→ **WHAT IS EXPECTED**
Search the data for the string "turned" and extract every line where it appears.

Data extracted from a collection
• • •

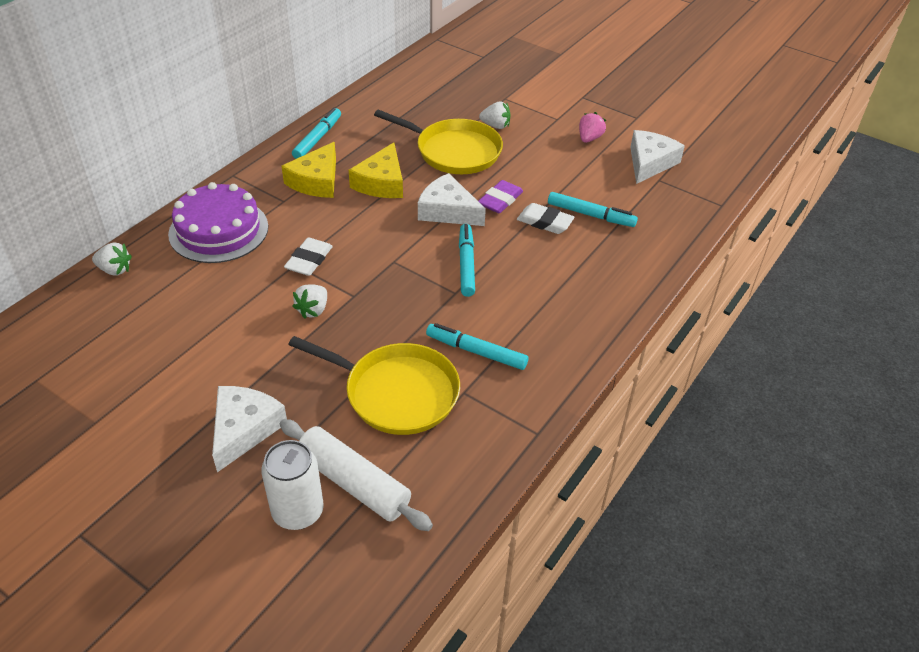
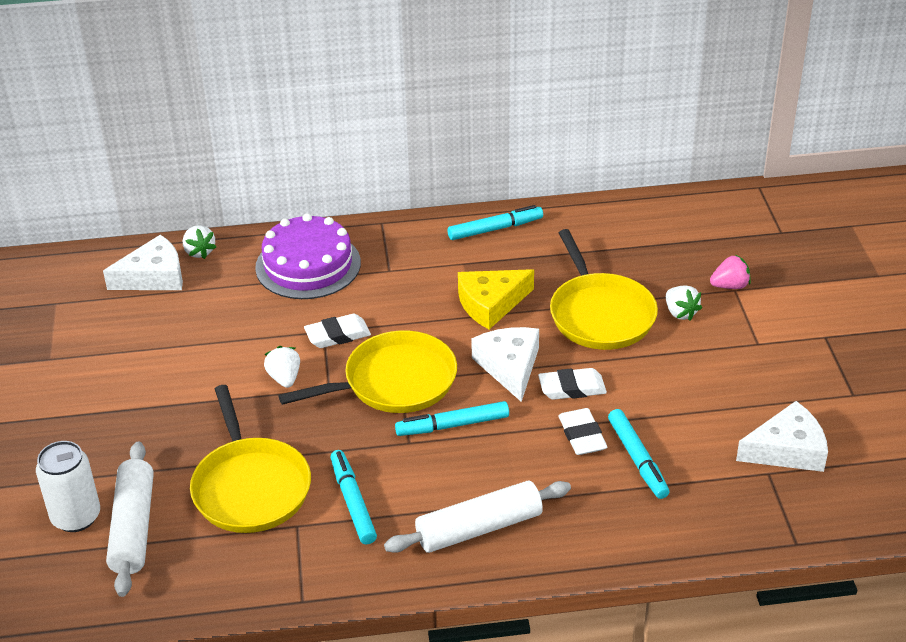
camera: 50 degrees right, 5 degrees down
white cheese [212,386,287,472] -> white cheese moved to [103,235,183,290]
yellow cheese [282,142,336,198] -> none
white strawberry [292,284,327,319] -> white strawberry turned 90 degrees clockwise [264,346,300,388]
turquoise marker [459,224,475,297] -> turquoise marker turned 150 degrees counterclockwise [395,401,509,436]
purple eraser [478,180,523,213] -> white eraser [538,368,607,400]
pink strawberry [579,112,606,143] -> pink strawberry moved to [710,254,751,289]
none -> yellow pan [278,330,457,413]
none -> white rolling pin [384,481,571,553]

• • •

→ **YOUR RESPONSE**
white strawberry [292,284,327,319] -> white strawberry turned 90 degrees clockwise [264,346,300,388]
turquoise marker [459,224,475,297] -> turquoise marker turned 150 degrees counterclockwise [395,401,509,436]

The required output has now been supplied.